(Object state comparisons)
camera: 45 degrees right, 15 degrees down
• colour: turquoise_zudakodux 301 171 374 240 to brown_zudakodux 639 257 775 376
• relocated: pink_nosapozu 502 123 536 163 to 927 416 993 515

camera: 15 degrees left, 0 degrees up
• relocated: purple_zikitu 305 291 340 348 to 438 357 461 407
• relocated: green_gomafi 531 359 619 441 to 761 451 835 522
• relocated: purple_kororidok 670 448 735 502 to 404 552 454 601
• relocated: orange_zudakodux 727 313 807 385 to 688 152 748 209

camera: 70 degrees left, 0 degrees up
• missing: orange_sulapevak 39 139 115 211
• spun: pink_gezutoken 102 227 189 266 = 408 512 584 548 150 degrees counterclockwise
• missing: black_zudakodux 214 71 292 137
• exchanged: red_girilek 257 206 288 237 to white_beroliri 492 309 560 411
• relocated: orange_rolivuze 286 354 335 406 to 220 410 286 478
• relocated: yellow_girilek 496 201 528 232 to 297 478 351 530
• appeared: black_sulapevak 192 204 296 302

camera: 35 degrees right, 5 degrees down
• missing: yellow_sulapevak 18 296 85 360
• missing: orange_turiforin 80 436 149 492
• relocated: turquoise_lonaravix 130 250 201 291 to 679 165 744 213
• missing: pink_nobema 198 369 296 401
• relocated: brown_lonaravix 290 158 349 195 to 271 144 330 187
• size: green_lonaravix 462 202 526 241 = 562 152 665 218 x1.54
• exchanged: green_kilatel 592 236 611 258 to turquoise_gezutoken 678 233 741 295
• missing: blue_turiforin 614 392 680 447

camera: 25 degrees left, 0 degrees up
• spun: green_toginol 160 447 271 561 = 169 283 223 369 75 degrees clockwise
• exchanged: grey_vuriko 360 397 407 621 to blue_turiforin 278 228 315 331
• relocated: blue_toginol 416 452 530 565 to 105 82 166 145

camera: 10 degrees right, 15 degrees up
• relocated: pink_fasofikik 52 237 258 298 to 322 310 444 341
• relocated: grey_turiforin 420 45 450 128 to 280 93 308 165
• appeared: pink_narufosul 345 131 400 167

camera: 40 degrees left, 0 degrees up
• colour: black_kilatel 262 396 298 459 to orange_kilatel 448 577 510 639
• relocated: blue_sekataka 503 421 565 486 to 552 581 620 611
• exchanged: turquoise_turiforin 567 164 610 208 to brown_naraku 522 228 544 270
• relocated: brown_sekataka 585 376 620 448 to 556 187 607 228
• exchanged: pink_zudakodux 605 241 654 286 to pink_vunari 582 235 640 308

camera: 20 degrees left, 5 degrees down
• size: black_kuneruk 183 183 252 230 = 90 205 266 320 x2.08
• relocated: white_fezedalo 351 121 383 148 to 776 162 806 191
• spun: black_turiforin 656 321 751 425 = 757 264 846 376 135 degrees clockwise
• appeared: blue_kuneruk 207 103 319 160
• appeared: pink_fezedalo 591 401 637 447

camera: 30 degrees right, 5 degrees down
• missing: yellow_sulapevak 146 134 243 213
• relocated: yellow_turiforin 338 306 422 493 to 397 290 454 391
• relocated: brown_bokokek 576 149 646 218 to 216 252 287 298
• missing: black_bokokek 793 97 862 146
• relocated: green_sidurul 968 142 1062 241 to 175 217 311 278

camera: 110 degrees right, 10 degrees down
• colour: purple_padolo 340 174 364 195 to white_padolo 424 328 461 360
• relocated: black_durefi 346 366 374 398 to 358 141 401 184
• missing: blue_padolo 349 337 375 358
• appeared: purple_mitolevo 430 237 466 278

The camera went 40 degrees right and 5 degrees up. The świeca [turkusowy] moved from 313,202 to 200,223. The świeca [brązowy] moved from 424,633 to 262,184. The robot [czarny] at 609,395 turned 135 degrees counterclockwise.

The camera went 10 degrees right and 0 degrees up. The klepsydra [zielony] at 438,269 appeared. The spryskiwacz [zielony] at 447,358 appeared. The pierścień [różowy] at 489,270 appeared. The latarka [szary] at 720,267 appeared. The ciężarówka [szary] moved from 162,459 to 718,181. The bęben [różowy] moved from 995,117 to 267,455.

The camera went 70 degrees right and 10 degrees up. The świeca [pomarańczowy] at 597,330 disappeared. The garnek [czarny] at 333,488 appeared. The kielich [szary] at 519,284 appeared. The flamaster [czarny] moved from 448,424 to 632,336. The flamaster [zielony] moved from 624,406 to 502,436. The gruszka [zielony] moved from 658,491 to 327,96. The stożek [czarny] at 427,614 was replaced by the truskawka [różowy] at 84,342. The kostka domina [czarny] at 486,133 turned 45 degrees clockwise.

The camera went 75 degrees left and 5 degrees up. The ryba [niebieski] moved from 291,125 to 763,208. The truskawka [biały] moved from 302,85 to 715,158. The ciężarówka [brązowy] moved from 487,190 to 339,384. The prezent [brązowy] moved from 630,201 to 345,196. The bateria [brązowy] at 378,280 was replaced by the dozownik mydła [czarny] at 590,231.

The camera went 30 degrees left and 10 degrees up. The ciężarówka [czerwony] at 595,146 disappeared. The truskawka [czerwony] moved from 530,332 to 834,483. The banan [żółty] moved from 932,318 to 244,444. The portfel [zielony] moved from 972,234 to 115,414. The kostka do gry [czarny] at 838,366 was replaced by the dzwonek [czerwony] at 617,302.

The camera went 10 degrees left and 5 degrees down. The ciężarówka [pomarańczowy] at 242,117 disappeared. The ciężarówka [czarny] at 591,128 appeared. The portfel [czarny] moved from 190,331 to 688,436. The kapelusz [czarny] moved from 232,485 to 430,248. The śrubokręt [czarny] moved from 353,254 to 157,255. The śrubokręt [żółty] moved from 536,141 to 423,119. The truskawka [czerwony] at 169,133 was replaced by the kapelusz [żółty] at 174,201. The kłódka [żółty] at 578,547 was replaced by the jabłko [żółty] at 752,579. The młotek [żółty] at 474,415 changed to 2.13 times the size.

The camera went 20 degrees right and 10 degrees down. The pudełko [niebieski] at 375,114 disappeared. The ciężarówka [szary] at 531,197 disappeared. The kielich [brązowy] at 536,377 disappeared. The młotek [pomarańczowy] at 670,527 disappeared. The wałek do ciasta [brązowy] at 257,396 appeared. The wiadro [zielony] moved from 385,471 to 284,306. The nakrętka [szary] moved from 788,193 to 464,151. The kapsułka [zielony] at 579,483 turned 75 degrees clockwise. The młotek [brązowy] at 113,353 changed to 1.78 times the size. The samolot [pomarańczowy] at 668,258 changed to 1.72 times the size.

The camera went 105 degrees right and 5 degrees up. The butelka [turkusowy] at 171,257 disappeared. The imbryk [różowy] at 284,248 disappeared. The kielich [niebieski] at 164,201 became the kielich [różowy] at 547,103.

### Aim of the task
When you reach the line that contains "257 775 376", stop; that line and every line before it, from the very first line of the data, should be restated word for word.

### Written answer
camera: 45 degrees right, 15 degrees down
• colour: turquoise_zudakodux 301 171 374 240 to brown_zudakodux 639 257 775 376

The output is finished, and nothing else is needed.